▸ WORK TO BE COMPLETED
Find each line below that includes "green", then copy it.

▸ PROVIDED RECORDS

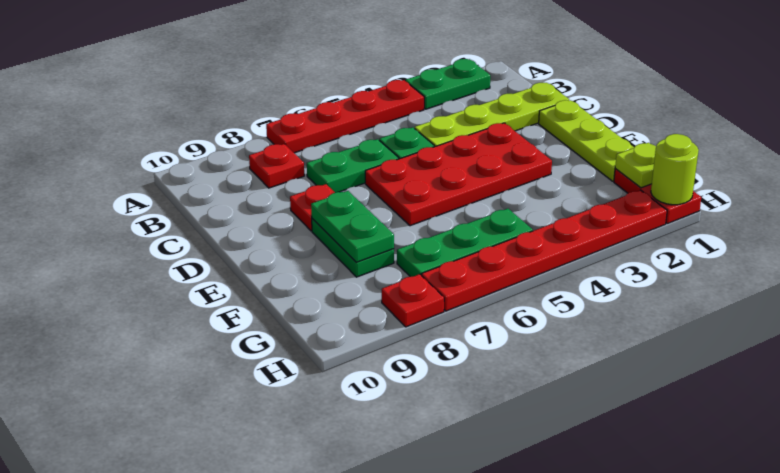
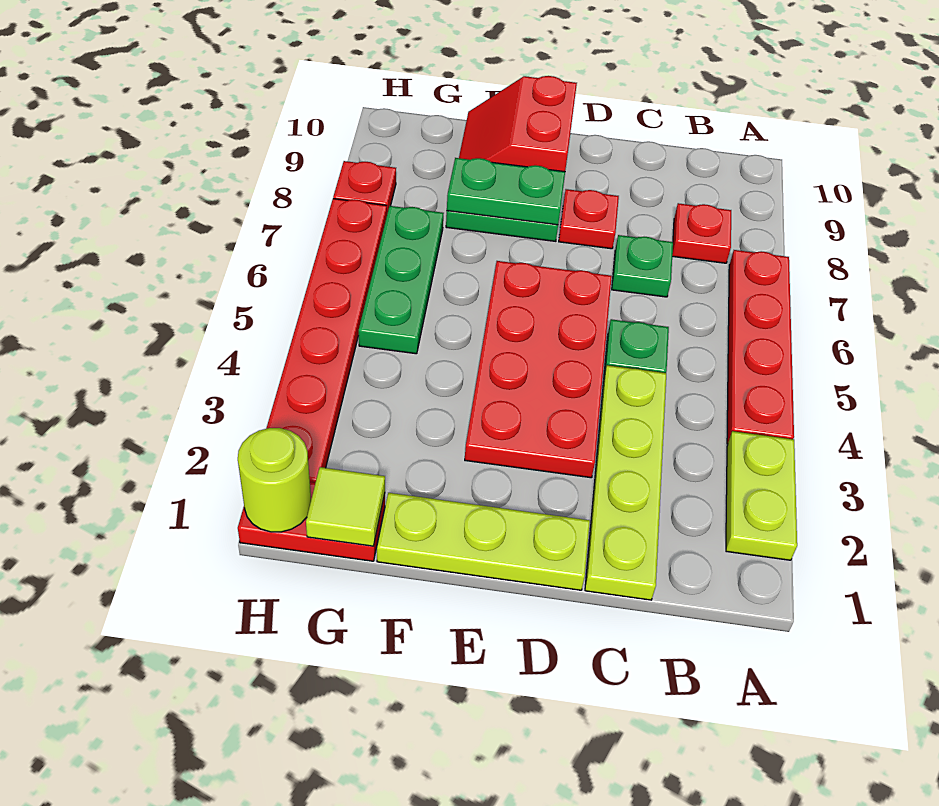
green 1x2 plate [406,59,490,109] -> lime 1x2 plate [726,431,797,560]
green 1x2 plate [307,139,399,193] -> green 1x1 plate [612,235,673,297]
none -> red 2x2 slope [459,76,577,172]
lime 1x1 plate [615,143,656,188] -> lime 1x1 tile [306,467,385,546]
* * *
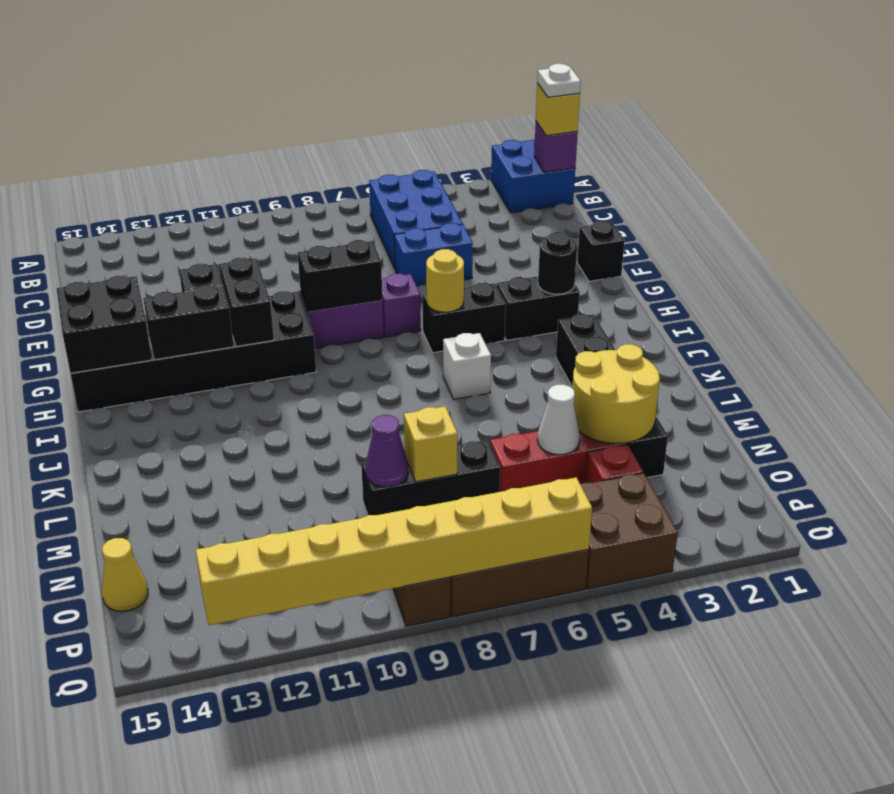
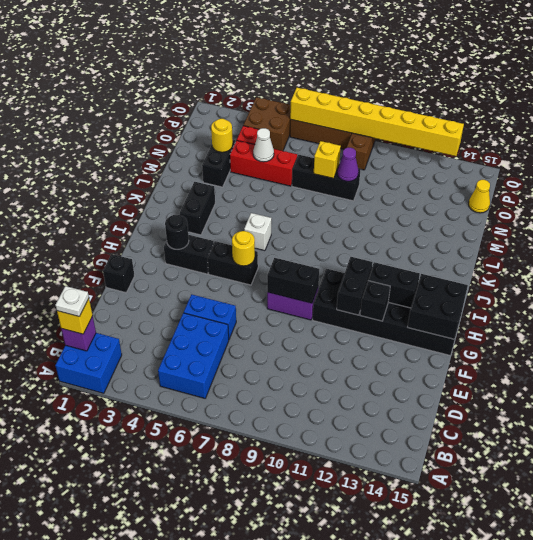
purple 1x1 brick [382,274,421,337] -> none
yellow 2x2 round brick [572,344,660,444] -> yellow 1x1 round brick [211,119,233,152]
* * *
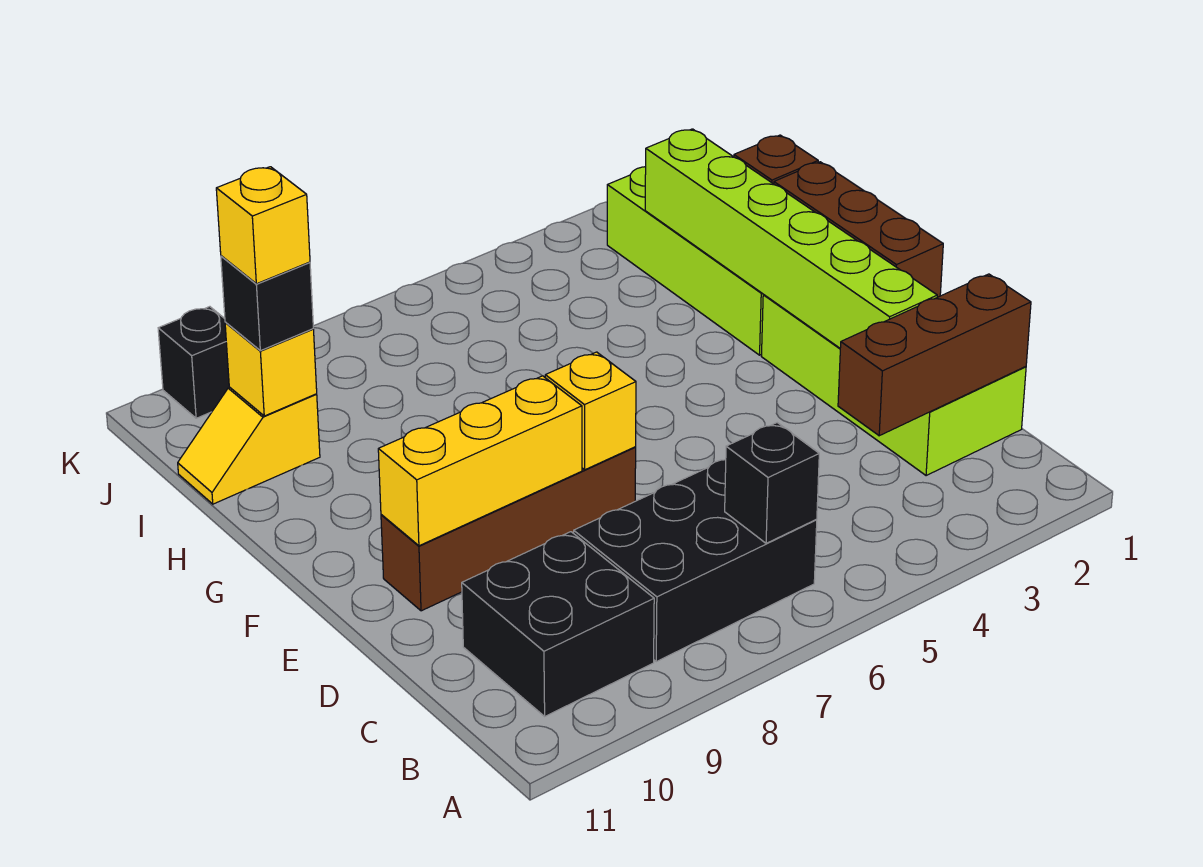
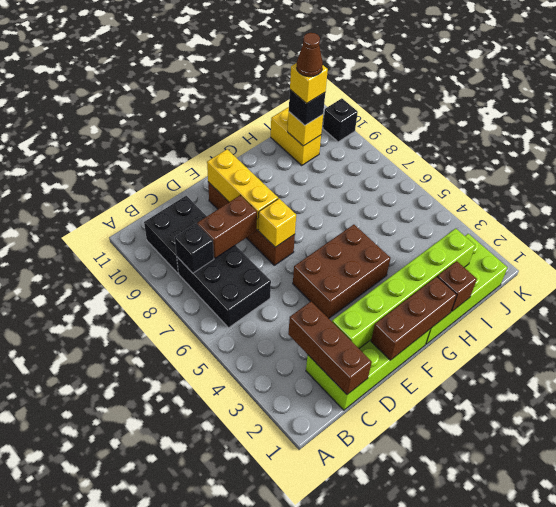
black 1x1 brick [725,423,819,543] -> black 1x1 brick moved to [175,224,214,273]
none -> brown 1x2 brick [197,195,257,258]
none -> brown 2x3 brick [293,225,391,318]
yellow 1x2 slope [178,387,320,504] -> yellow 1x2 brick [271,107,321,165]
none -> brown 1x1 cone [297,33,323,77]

▸ SOLUTION TO THE EXERCISE
green 1x2 plate [406,59,490,109] -> lime 1x2 plate [726,431,797,560]
green 1x2 plate [307,139,399,193] -> green 1x1 plate [612,235,673,297]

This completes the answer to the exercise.